(Exercise material)
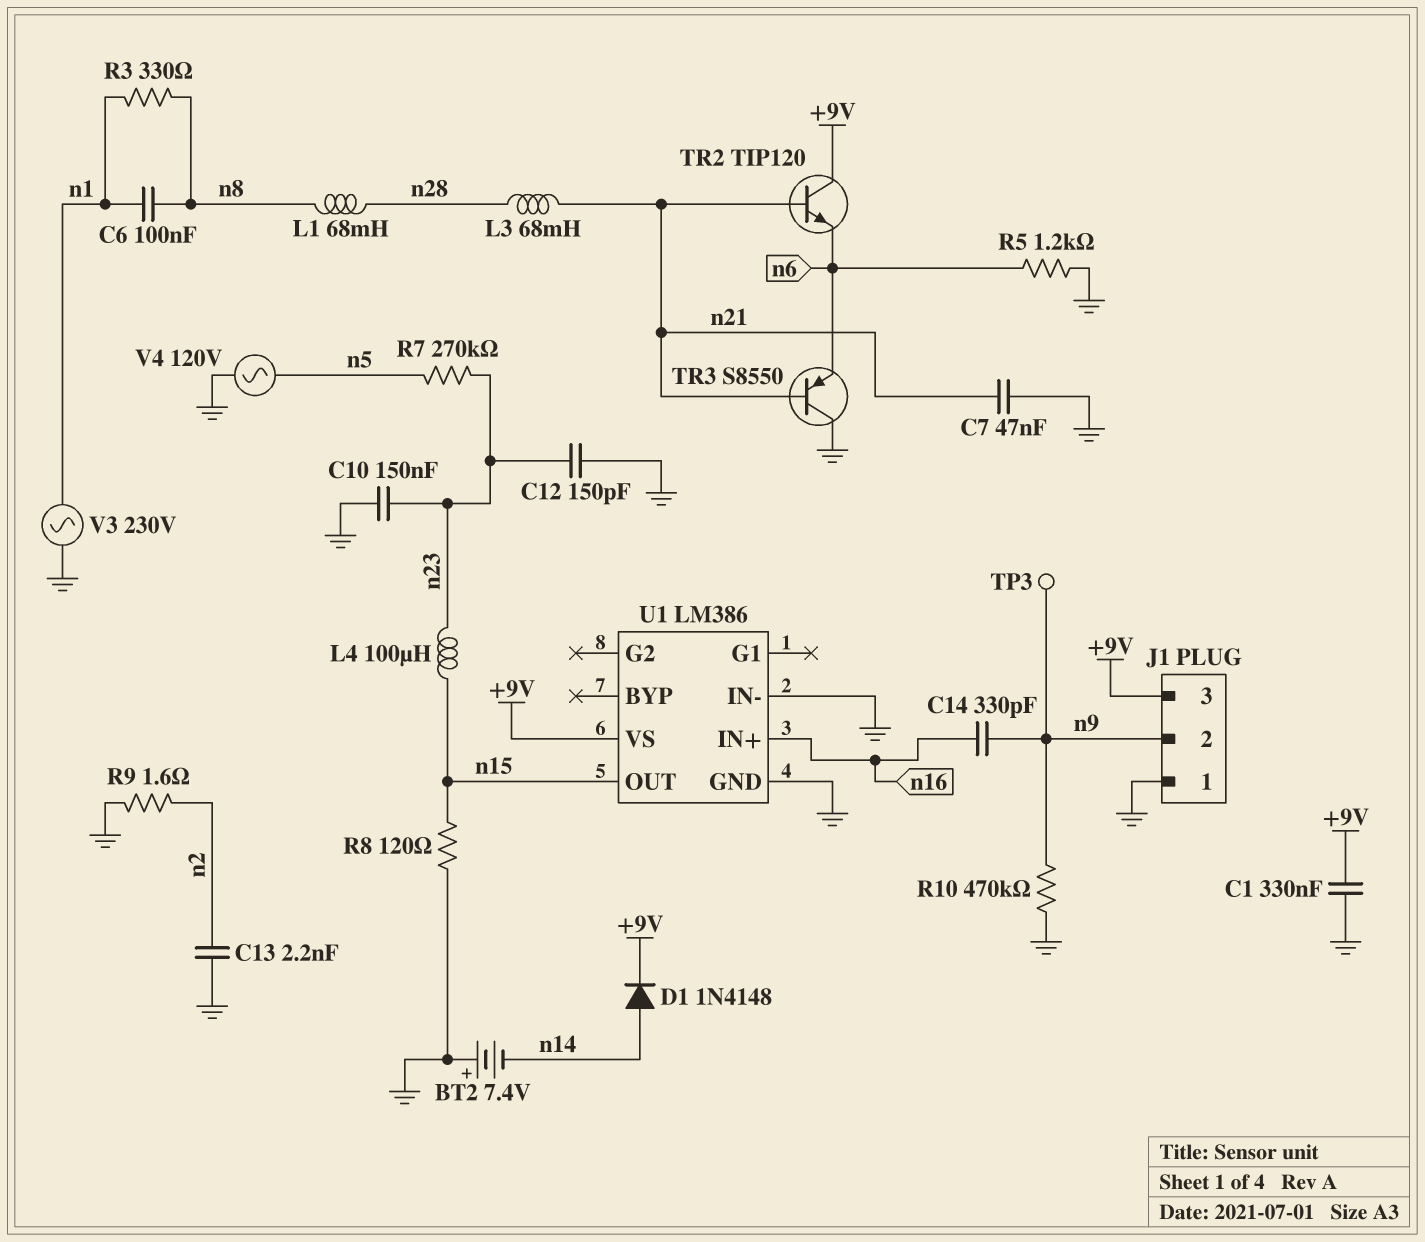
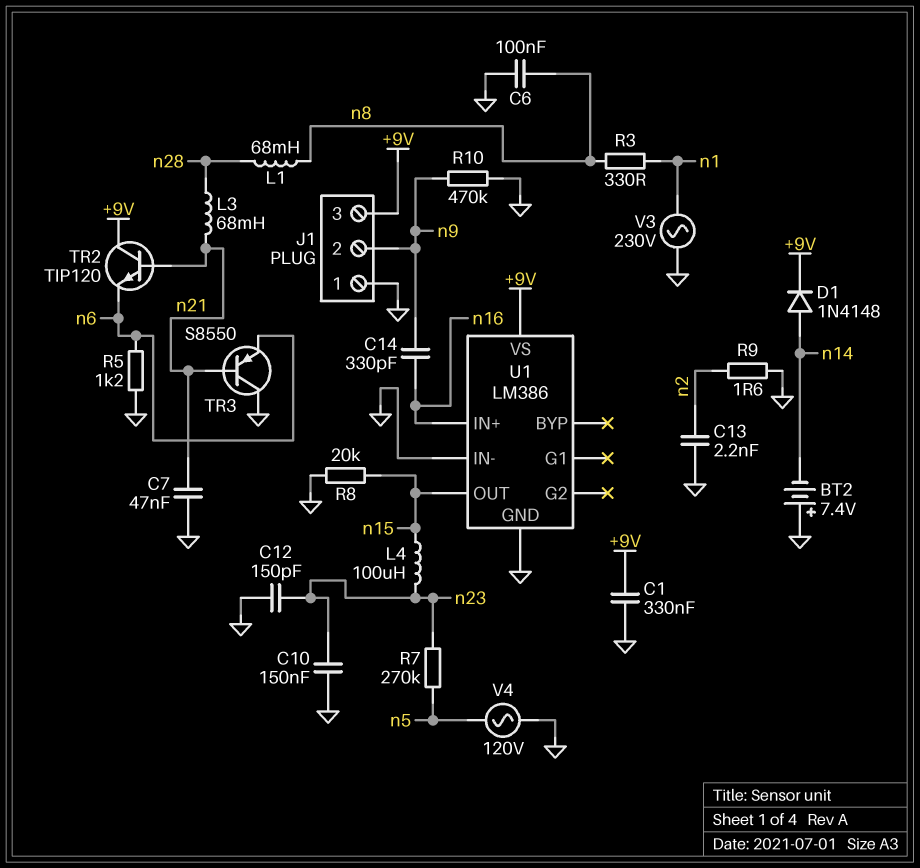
C6: 100nF (n1, n8) -> 100nF (GND, n8)
R8: 120 (GND, n15) -> 20k (GND, n15)
TP3: test point (n9) -> none

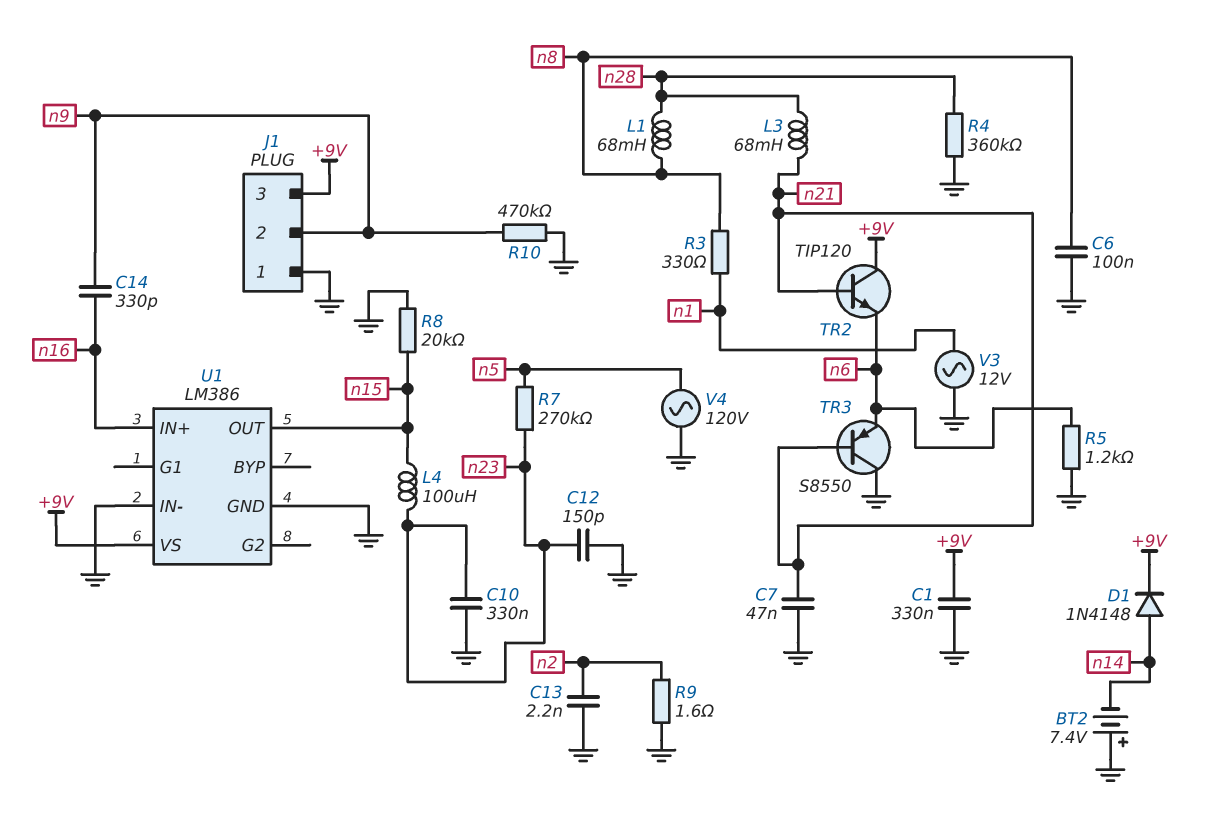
C10: 150nF (GND, n23) -> 330nF (GND, n23)
R4: none -> 360k (GND, n28)
V3: AC 230V (GND, n1) -> AC 12V (GND, n1)

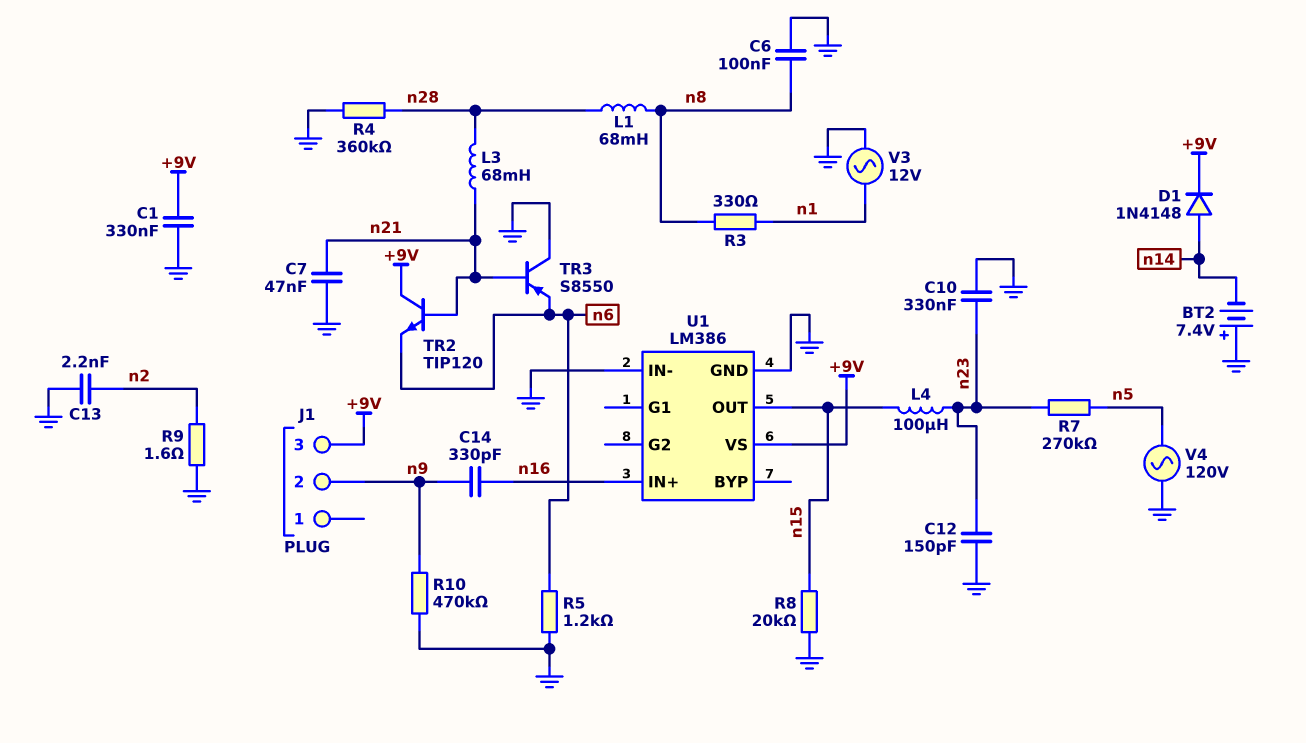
J1 pin 1: GND -> none

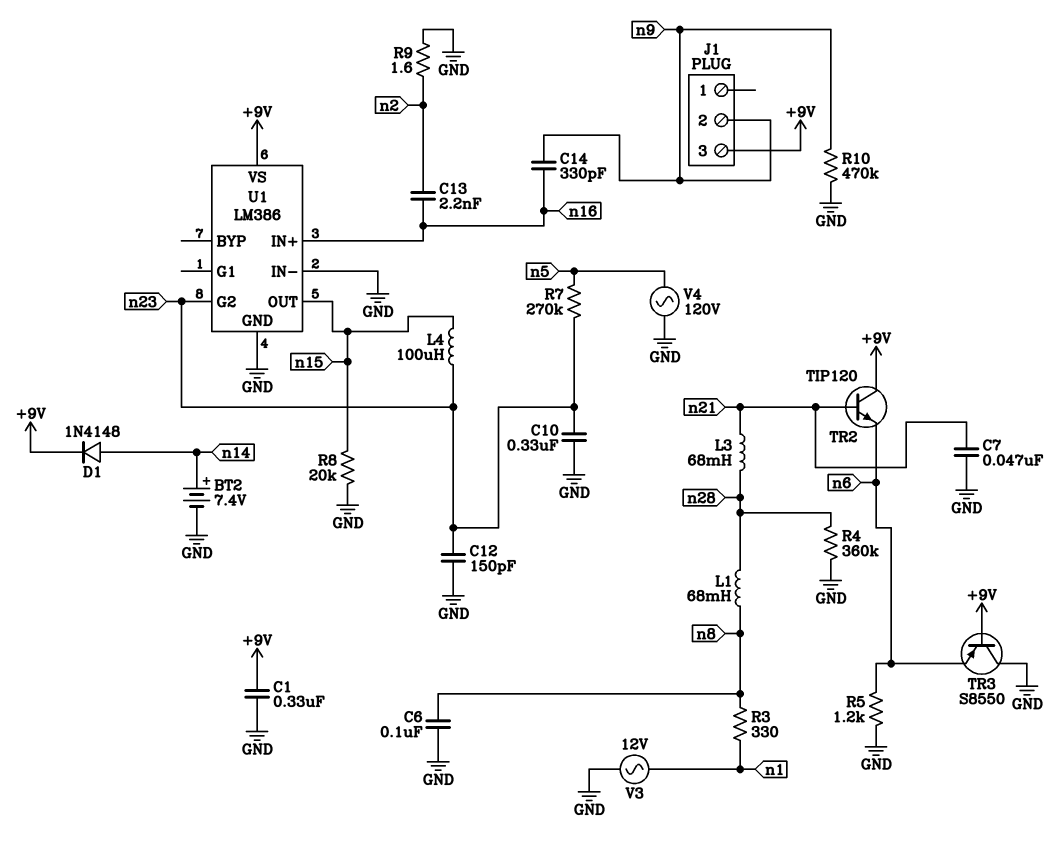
BT2: 7.4V (plus GND, minus n14) -> 7.4V (plus n14, minus GND)
C13: 2.2nF (GND, n2) -> 2.2nF (n2, n16)
TR3: PNP S8550 (B n21, C GND, E n6) -> PNP S8550 (B +9V, C GND, E n6)
U1 pin G2: none -> n23

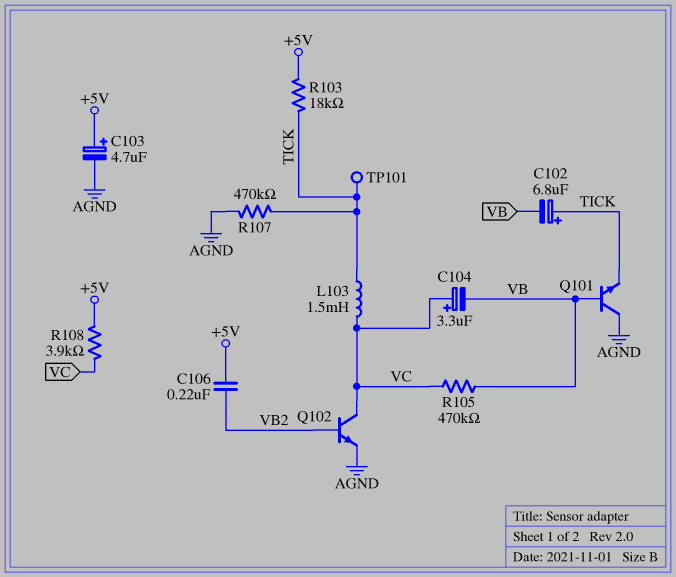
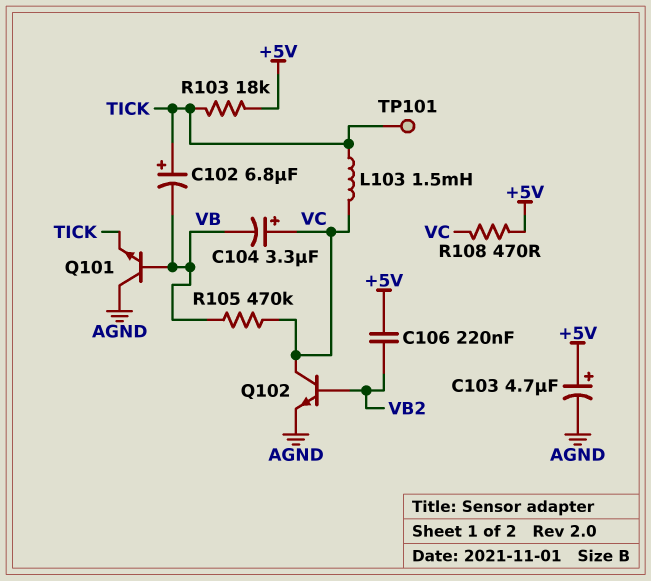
R107: 470k (AGND, TICK) -> none
R108: 3.9k (+5V, VC) -> 470 (+5V, VC)

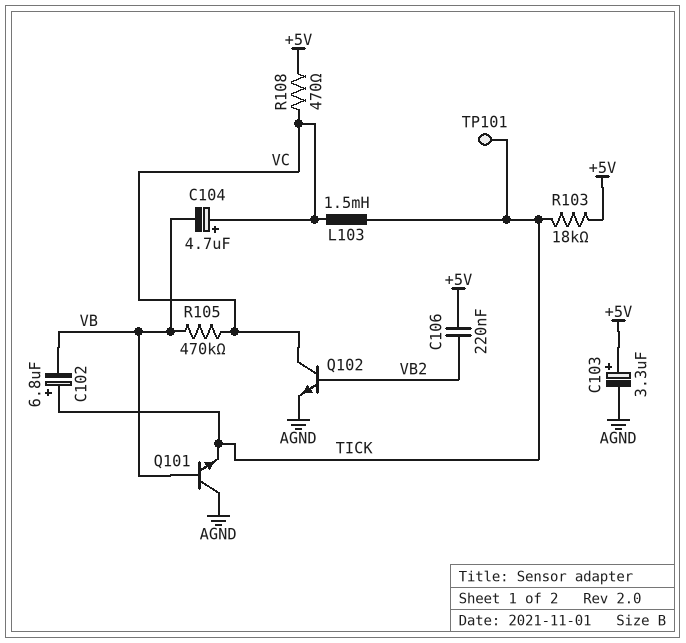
C103: 4.7uF (plus +5V, minus AGND) -> 3.3uF (plus +5V, minus AGND)
C104: 3.3uF (plus VC, minus VB) -> 4.7uF (plus VC, minus VB)

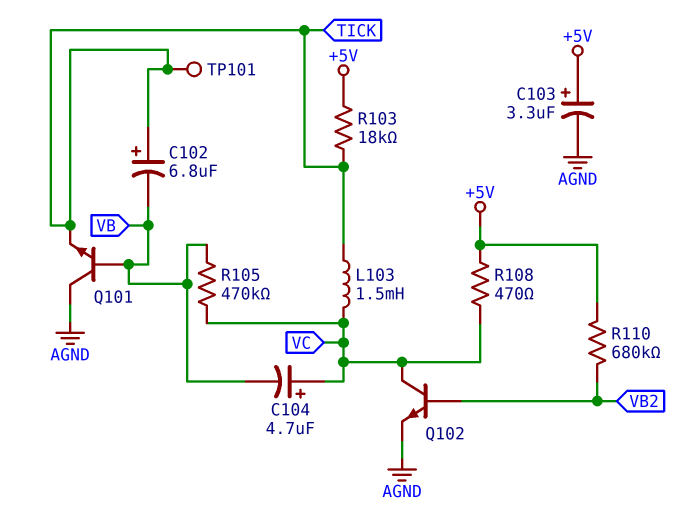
C106: 220nF (+5V, VB2) -> none
R110: none -> 680k (+5V, VB2)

(Requirement) Set the records down again exactly, and omit any picture in them.

(Exercise result)
C6: 100nF (n1, n8) -> 100nF (GND, n8)
R8: 120 (GND, n15) -> 20k (GND, n15)
TP3: test point (n9) -> none

C10: 150nF (GND, n23) -> 330nF (GND, n23)
R4: none -> 360k (GND, n28)
V3: AC 230V (GND, n1) -> AC 12V (GND, n1)

J1 pin 1: GND -> none

BT2: 7.4V (plus GND, minus n14) -> 7.4V (plus n14, minus GND)
C13: 2.2nF (GND, n2) -> 2.2nF (n2, n16)
TR3: PNP S8550 (B n21, C GND, E n6) -> PNP S8550 (B +9V, C GND, E n6)
U1 pin G2: none -> n23

R107: 470k (AGND, TICK) -> none
R108: 3.9k (+5V, VC) -> 470 (+5V, VC)

C103: 4.7uF (plus +5V, minus AGND) -> 3.3uF (plus +5V, minus AGND)
C104: 3.3uF (plus VC, minus VB) -> 4.7uF (plus VC, minus VB)

C106: 220nF (+5V, VB2) -> none
R110: none -> 680k (+5V, VB2)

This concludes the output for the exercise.